(Dataset excerpts)

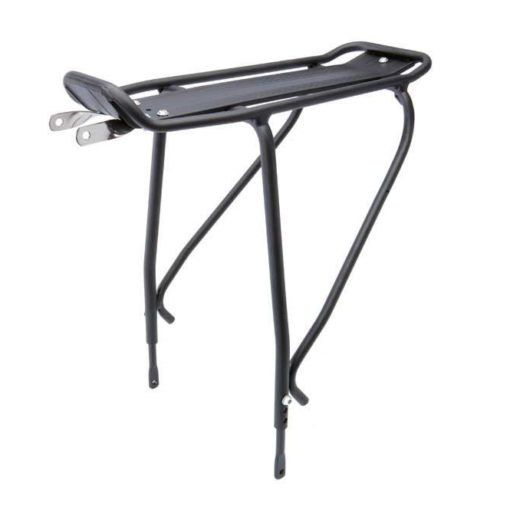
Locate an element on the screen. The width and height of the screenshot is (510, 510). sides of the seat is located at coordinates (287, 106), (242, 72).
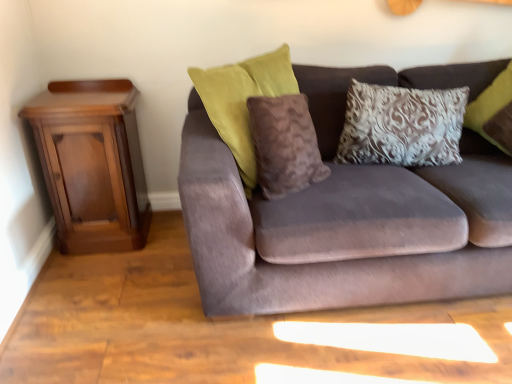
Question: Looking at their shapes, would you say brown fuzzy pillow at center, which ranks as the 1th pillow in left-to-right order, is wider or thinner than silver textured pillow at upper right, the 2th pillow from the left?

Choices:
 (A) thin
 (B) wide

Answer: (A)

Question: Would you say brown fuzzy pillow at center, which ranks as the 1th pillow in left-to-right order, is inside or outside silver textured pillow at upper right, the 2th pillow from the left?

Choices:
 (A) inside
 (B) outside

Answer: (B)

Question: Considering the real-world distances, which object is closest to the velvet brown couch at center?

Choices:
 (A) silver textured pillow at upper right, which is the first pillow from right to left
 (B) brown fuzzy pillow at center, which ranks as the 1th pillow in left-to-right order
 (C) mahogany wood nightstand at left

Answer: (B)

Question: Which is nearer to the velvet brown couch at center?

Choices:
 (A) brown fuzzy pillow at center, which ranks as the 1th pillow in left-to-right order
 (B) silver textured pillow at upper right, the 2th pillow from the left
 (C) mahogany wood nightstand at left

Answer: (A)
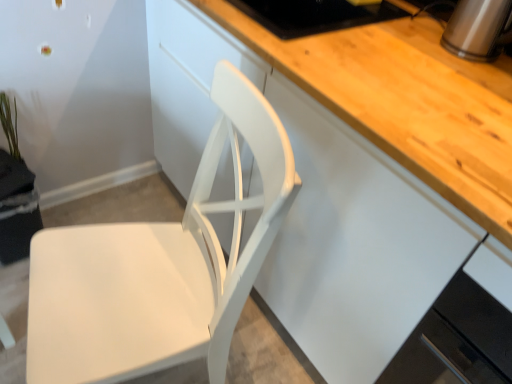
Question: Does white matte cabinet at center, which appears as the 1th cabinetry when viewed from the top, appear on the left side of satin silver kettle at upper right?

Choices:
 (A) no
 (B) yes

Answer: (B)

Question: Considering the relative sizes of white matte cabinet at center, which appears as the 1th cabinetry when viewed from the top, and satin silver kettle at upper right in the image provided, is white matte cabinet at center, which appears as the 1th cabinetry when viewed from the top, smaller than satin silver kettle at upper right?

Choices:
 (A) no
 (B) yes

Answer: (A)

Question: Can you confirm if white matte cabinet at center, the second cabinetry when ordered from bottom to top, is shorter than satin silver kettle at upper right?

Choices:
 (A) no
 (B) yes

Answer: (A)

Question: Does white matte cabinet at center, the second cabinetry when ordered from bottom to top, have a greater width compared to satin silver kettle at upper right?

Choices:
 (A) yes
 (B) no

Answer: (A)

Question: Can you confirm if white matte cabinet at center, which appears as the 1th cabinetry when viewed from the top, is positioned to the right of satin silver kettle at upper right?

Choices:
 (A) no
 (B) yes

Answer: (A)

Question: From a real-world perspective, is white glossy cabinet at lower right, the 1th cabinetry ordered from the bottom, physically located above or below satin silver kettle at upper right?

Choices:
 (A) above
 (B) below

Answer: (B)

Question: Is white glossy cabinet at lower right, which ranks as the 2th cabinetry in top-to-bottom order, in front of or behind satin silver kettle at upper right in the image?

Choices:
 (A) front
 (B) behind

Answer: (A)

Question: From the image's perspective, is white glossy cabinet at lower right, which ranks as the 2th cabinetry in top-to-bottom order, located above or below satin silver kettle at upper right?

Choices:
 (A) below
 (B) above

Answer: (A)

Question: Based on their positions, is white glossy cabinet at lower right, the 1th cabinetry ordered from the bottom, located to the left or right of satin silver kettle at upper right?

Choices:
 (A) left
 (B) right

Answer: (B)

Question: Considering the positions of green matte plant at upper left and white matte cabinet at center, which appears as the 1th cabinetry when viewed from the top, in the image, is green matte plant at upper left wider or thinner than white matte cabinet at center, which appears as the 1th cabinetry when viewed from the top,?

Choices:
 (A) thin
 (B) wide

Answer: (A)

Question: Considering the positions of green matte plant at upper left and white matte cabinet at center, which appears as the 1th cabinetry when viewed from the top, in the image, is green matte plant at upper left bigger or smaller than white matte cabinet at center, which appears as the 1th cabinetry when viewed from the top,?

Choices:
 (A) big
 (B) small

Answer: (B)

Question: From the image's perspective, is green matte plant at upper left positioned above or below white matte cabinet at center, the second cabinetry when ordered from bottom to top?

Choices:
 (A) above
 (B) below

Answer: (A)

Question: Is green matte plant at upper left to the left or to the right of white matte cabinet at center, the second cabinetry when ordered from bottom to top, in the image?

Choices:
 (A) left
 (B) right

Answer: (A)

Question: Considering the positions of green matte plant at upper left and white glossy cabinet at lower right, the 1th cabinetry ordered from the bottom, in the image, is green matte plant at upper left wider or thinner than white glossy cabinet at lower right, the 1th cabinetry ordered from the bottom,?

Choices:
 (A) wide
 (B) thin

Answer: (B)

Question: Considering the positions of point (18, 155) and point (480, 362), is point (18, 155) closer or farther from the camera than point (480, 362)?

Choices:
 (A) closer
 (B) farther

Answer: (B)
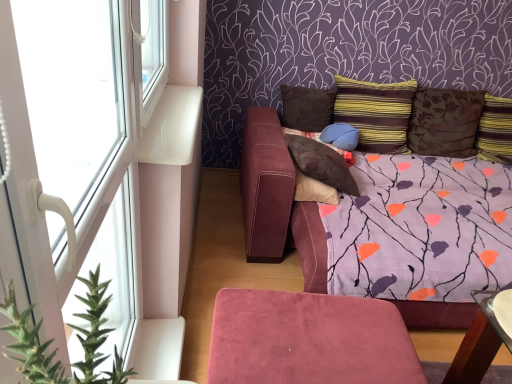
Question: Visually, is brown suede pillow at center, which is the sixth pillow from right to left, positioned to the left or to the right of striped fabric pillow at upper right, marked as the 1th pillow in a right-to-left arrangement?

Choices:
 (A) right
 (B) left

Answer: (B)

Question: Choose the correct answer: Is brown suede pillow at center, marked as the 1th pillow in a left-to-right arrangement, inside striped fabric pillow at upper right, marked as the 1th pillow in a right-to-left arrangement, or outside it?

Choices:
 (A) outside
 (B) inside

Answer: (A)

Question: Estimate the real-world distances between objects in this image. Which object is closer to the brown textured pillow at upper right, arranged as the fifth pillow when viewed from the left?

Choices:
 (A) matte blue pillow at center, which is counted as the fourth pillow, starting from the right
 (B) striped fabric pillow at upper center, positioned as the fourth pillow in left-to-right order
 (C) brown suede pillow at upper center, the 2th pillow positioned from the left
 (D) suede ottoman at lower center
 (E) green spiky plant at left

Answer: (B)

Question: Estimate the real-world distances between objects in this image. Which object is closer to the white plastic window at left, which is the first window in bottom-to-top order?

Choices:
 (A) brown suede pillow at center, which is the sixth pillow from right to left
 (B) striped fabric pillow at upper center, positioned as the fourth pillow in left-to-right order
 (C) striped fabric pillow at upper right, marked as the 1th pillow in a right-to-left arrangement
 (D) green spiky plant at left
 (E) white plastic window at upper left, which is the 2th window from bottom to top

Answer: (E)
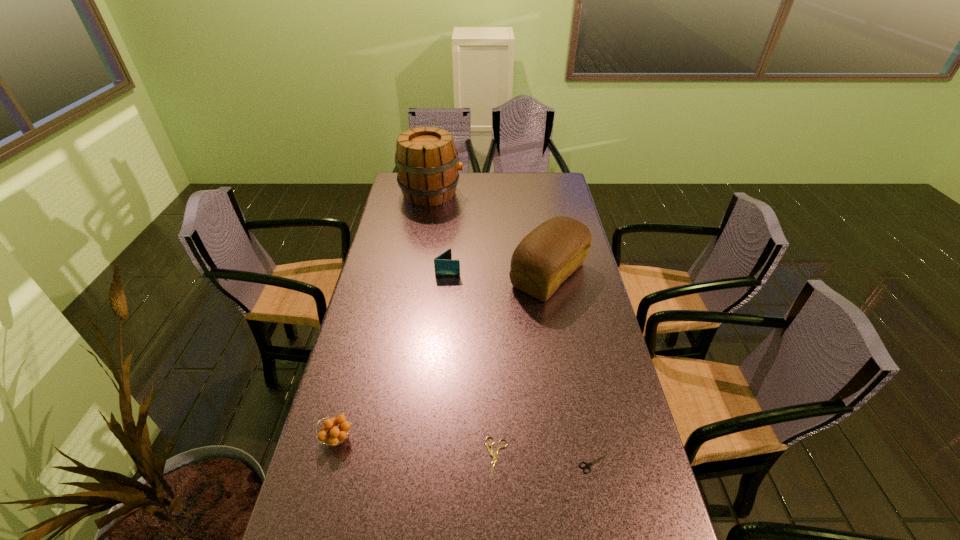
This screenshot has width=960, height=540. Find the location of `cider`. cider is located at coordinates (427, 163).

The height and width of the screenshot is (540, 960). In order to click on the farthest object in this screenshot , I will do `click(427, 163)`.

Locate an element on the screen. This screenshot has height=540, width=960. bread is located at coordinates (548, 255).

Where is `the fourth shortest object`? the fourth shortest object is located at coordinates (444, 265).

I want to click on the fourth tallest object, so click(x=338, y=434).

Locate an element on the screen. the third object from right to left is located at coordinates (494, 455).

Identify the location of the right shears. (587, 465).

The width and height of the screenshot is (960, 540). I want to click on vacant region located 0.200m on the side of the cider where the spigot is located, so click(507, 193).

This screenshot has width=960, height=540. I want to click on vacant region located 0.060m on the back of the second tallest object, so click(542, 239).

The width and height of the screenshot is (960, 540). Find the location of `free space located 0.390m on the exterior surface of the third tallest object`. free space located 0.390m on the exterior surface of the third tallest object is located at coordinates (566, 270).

Action item
Pick out every line in the rows above that contains the string "click", and copy each one. Case counts.

Answer box
The height and width of the screenshot is (540, 960). In order to click on the farthest object in this screenshot , I will do `click(427, 163)`.
I want to click on the fourth tallest object, so click(x=338, y=434).
The width and height of the screenshot is (960, 540). I want to click on vacant region located 0.200m on the side of the cider where the spigot is located, so click(507, 193).
This screenshot has width=960, height=540. I want to click on vacant region located 0.060m on the back of the second tallest object, so click(542, 239).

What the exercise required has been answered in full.